> Material provided
**********
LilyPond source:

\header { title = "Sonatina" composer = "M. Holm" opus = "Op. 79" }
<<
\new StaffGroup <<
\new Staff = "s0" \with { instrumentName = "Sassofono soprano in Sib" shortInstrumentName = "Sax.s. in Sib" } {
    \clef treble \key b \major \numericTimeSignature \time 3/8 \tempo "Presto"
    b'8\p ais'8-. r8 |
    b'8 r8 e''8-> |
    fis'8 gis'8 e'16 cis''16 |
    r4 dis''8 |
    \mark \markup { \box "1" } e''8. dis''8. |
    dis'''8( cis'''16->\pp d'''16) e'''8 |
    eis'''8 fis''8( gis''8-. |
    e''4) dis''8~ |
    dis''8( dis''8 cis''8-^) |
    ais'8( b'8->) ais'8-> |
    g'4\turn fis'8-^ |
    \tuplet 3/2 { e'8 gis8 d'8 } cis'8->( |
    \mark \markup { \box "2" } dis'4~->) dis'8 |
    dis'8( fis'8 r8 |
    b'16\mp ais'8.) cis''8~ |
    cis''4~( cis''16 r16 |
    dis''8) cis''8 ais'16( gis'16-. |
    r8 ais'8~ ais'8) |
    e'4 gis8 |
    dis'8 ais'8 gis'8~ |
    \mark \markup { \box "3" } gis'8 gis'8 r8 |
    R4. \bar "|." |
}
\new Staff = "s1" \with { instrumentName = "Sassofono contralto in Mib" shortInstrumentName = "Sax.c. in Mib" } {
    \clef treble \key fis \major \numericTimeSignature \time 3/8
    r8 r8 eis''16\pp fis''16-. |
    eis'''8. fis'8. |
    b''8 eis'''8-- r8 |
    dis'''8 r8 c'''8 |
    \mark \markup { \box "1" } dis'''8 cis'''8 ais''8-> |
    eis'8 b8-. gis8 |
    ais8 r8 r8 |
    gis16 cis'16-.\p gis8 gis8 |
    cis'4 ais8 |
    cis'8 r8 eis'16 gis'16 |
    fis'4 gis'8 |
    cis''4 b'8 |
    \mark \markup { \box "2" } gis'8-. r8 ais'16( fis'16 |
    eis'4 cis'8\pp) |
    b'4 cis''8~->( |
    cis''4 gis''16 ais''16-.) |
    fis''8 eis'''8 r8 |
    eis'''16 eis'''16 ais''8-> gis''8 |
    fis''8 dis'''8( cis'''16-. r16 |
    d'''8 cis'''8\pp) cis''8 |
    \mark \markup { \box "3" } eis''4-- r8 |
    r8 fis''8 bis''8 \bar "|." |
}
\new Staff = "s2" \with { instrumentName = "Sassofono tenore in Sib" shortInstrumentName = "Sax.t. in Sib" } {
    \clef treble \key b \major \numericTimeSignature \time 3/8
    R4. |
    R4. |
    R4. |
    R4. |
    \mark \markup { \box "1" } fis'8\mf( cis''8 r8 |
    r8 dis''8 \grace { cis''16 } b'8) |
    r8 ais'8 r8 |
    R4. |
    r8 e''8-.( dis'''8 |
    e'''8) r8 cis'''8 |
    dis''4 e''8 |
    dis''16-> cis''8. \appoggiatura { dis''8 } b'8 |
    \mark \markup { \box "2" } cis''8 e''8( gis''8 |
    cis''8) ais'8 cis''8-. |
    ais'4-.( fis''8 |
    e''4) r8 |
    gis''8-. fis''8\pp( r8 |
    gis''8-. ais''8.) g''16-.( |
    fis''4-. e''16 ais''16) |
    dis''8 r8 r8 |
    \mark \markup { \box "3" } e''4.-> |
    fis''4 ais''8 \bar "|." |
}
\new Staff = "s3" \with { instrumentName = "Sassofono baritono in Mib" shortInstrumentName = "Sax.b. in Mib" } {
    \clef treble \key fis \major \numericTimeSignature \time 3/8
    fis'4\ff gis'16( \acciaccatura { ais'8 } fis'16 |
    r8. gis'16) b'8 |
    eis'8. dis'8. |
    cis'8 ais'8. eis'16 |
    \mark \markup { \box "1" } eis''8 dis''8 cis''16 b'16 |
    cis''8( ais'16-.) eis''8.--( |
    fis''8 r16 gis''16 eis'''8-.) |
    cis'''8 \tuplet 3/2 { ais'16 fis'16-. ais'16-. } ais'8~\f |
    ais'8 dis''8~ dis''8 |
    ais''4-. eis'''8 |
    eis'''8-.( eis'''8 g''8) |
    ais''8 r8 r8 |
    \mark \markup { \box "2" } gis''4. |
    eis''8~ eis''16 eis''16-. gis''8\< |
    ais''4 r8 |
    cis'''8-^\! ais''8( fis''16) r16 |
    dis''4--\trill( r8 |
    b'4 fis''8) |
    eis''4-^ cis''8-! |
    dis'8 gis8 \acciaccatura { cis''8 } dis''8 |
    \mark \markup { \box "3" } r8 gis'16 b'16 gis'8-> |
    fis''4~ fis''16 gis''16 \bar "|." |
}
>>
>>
**********
> Task prompt
Pull out every line in the entries above that contains the string "numericTimeSignature", and copy each of those lines in full.

> Answer in full
    \clef treble \key b \major \numericTimeSignature \time 3/8 \tempo "Presto"
    \clef treble \key fis \major \numericTimeSignature \time 3/8
    \clef treble \key b \major \numericTimeSignature \time 3/8
    \clef treble \key fis \major \numericTimeSignature \time 3/8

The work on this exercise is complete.